**GIVEN PROBLEM**: Output the lines below as a Markdown table with two columns, Row and Line, giving each line its own numbered row and skipping blank lines. Leave the pictures out of the table.

──────── SUPPLIED ENTRIES

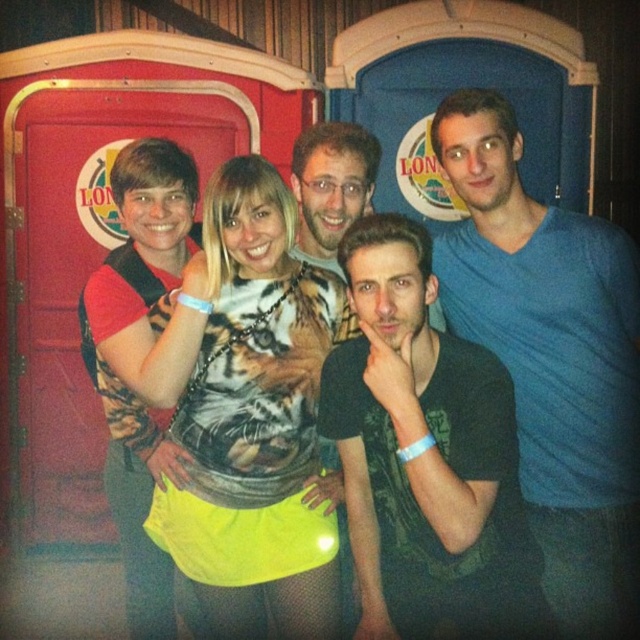
Does blue cotton shirt at center appear under tiger print shirt at center?

Actually, blue cotton shirt at center is above tiger print shirt at center.

Is point (502, 177) in front of point (209, 547)?

No, (502, 177) is further to viewer.

Who is more forward, [536,262] or [252,189]?

Positioned in front is point [252,189].

You are a GUI agent. You are given a task and a screenshot of the screen. Output one action in this format:
    pyautogui.click(x=<x>, y=<y>)
    Task: Click on the blue cotton shirt at center
    The height and width of the screenshot is (640, 640).
    Given the screenshot: What is the action you would take?
    pyautogui.click(x=552, y=356)

Can you confirm if black matte t-shirt at center is positioned to the left of tiger print shirt at center?

No, black matte t-shirt at center is not to the left of tiger print shirt at center.

Is point (428, 465) more distant than point (246, 272)?

No, (428, 465) is in front of (246, 272).

I want to click on black matte t-shirt at center, so (422, 452).

Does blue cotton shirt at center appear under black matte t-shirt at center?

No.

Is blue cotton shirt at center wider than black matte t-shirt at center?

Incorrect, blue cotton shirt at center's width does not surpass black matte t-shirt at center's.

The height and width of the screenshot is (640, 640). I want to click on blue cotton shirt at center, so click(552, 356).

────────────────

**TASK RESPONSE**:
| Row | Line |
|---|---|
| 1 | Does blue cotton shirt at center appear under tiger print shirt at center? |
| 2 | Actually, blue cotton shirt at center is above tiger print shirt at center. |
| 3 | Is point (502, 177) in front of point (209, 547)? |
| 4 | No, (502, 177) is further to viewer. |
| 5 | Who is more forward, [536,262] or [252,189]? |
| 6 | Positioned in front is point [252,189]. |
| 7 | You are a GUI agent. You are given a task and a screenshot of the screen. Output one action in this format: |
| 8 |     pyautogui.click(x=<x>, y=<y>) |
| 9 |     Task: Click on the blue cotton shirt at center |
| 10 |     The height and width of the screenshot is (640, 640). |
| 11 |     Given the screenshot: What is the action you would take? |
| 12 |     pyautogui.click(x=552, y=356) |
| 13 | Can you confirm if black matte t-shirt at center is positioned to the left of tiger print shirt at center? |
| 14 | No, black matte t-shirt at center is not to the left of tiger print shirt at center. |
| 15 | Is point (428, 465) more distant than point (246, 272)? |
| 16 | No, (428, 465) is in front of (246, 272). |
| 17 | I want to click on black matte t-shirt at center, so (422, 452). |
| 18 | Does blue cotton shirt at center appear under black matte t-shirt at center? |
| 19 | No. |
| 20 | Is blue cotton shirt at center wider than black matte t-shirt at center? |
| 21 | Incorrect, blue cotton shirt at center's width does not surpass black matte t-shirt at center's. |
| 22 | The height and width of the screenshot is (640, 640). I want to click on blue cotton shirt at center, so click(552, 356). |